What you will do:
Given the entries that follow, write out exactly the lines starting at the one containing "red capsule: [183,515,237,586]" and ending at the one containing "white dice: none", both ends included, and only those.

Given records:
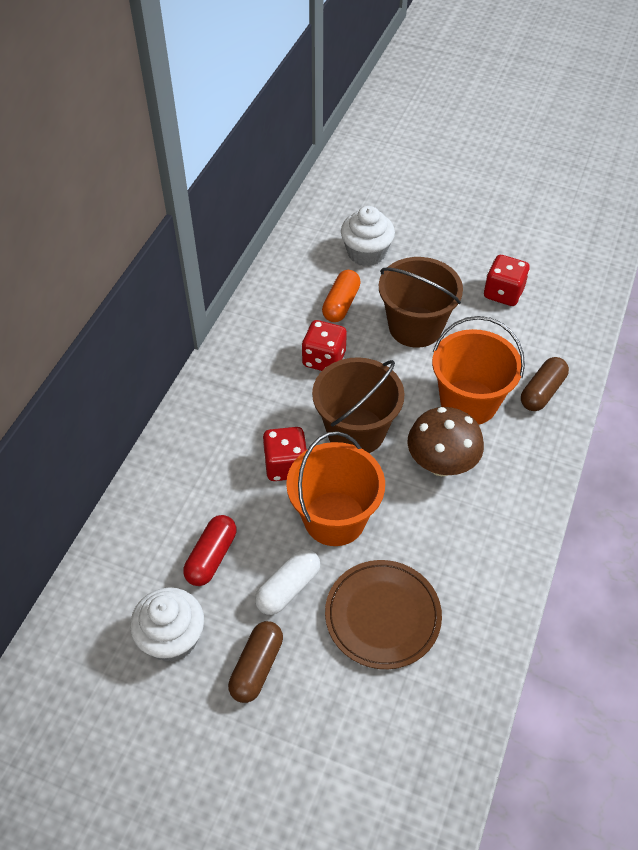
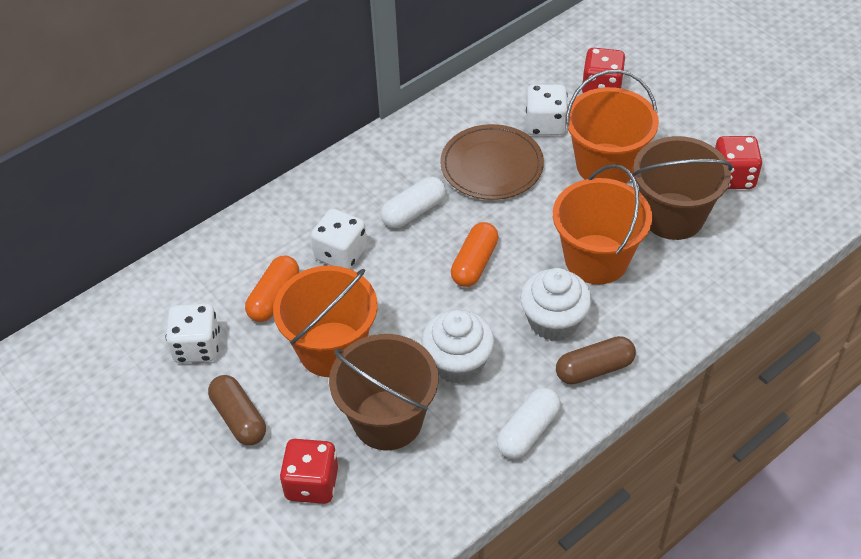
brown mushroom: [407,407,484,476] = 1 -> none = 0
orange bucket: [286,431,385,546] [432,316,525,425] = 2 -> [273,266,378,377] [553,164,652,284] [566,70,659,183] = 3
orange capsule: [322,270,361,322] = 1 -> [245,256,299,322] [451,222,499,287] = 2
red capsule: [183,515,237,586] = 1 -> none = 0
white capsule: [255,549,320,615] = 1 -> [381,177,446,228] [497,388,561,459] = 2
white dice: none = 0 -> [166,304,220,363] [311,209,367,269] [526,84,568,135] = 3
* * *
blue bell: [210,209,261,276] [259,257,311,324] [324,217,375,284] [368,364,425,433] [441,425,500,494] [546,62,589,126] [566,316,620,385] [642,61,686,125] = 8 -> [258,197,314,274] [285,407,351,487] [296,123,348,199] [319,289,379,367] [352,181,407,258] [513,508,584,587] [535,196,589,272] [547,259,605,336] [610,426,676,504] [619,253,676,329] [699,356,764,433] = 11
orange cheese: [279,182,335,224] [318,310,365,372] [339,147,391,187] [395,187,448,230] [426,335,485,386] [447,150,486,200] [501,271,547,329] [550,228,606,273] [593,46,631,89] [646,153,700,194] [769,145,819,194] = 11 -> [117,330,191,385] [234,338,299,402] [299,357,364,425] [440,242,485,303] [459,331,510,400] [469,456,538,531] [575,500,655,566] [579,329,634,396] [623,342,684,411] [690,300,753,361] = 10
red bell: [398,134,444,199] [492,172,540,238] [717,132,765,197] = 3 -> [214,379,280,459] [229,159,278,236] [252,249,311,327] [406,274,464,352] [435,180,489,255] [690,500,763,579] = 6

Answer to this task:
red capsule: [183,515,237,586] = 1 -> none = 0
white capsule: [255,549,320,615] = 1 -> [381,177,446,228] [497,388,561,459] = 2
white dice: none = 0 -> [166,304,220,363] [311,209,367,269] [526,84,568,135] = 3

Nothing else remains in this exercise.